[INPUT DATA Boundary: Start]

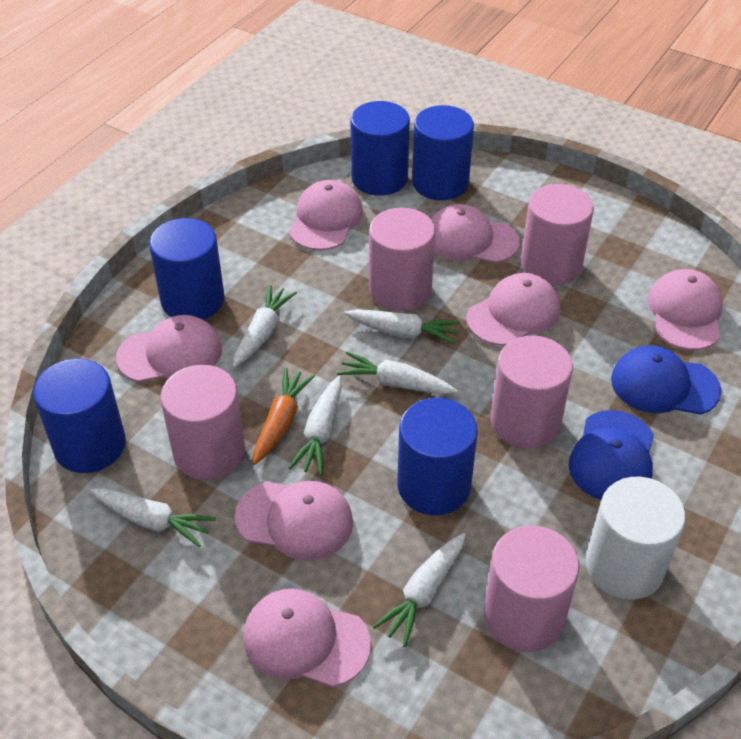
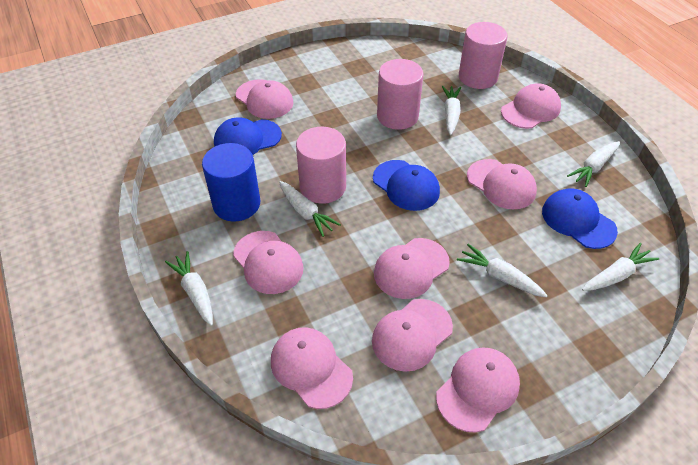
blue cap: 2 -> 3
blue cylinder: 5 -> 1
orange carrot: 1 -> 0
pink cap: 7 -> 8
pink cylinder: 5 -> 3
white cylinder: 1 -> 0

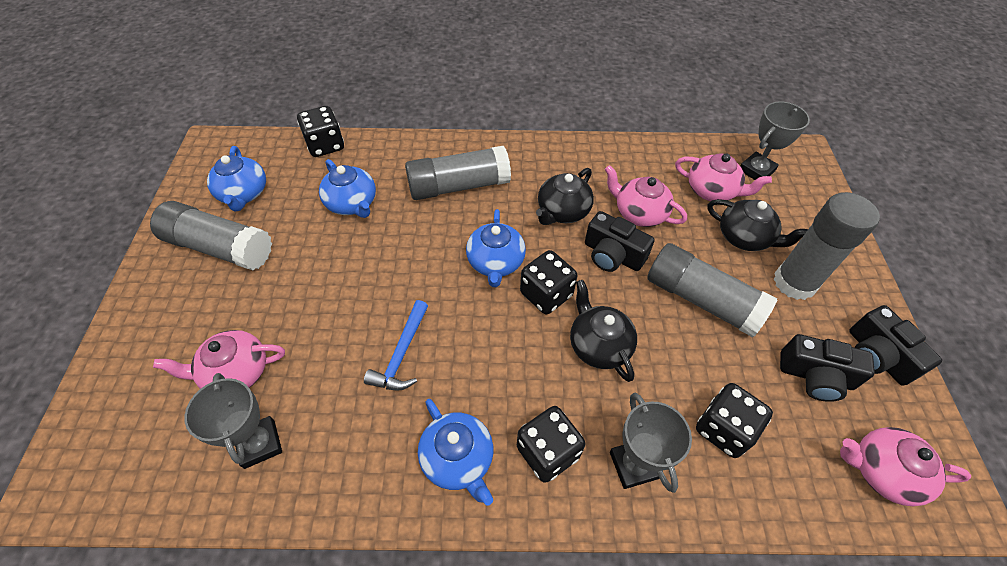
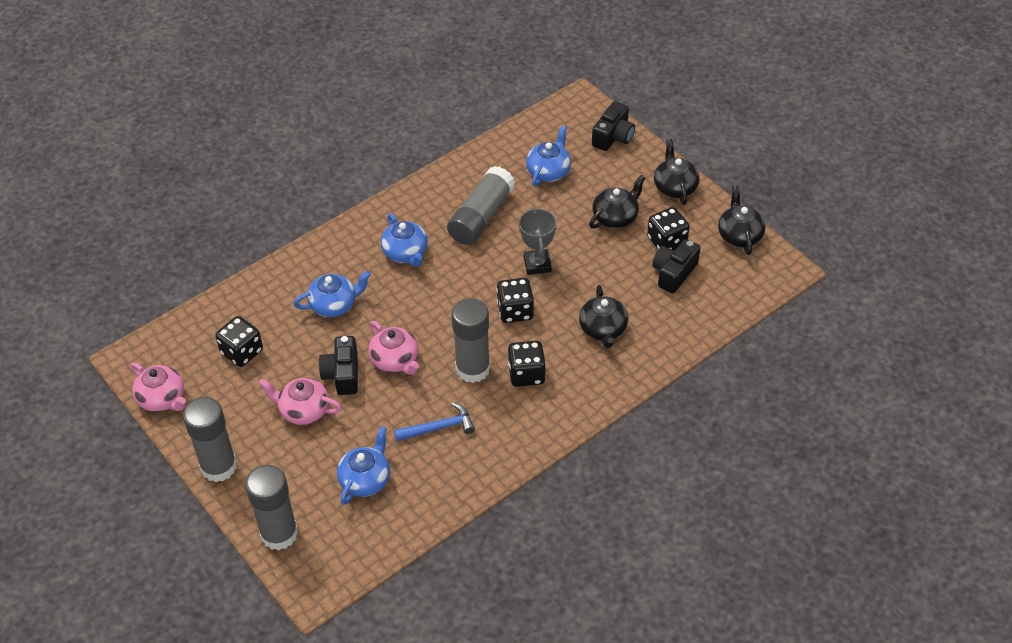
black teapot: 3 -> 4
grey trophy: 3 -> 1
pink teapot: 4 -> 3

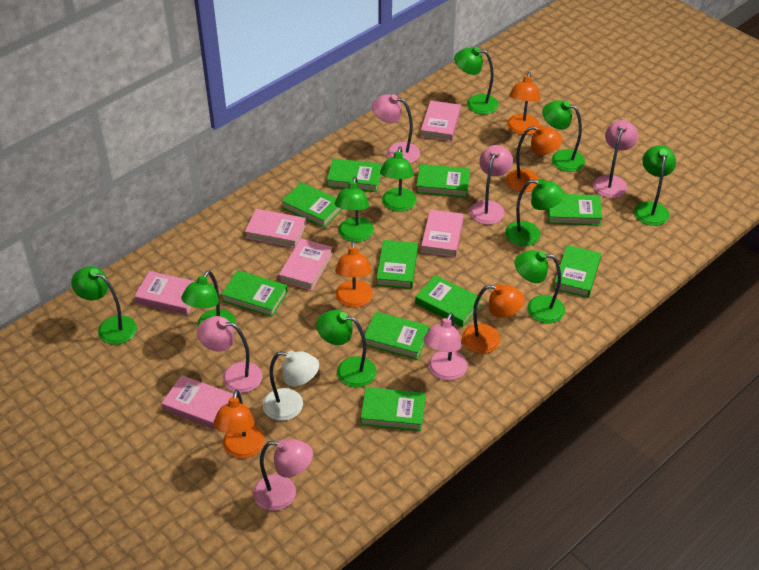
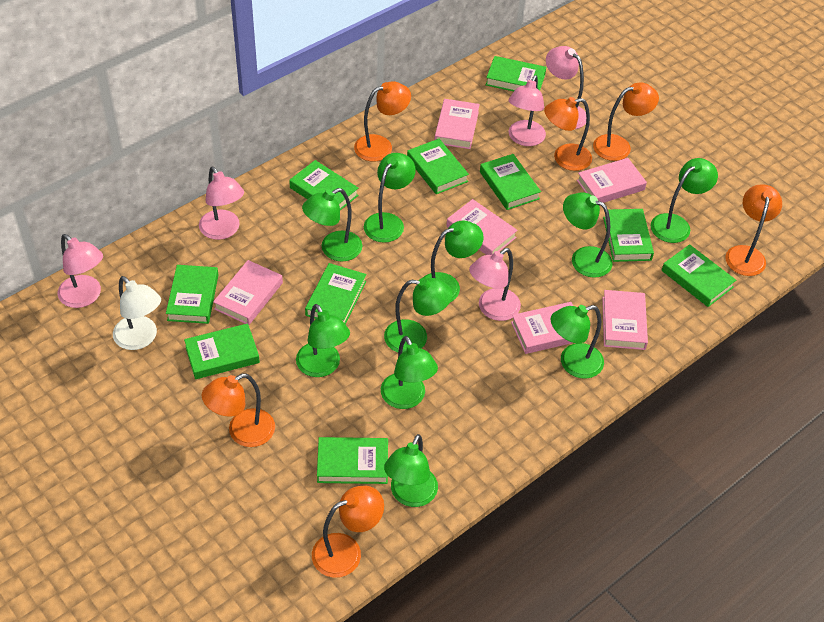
orange lamp: 5 -> 6
pink lamp: 6 -> 5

[INPUT DATA Boundary: End]

Could the material above be given again in full and exactly, with its pictures left out?

[EXERCISE RESPONSE]
blue cap: 2 -> 3
blue cylinder: 5 -> 1
orange carrot: 1 -> 0
pink cap: 7 -> 8
pink cylinder: 5 -> 3
white cylinder: 1 -> 0

black teapot: 3 -> 4
grey trophy: 3 -> 1
pink teapot: 4 -> 3

orange lamp: 5 -> 6
pink lamp: 6 -> 5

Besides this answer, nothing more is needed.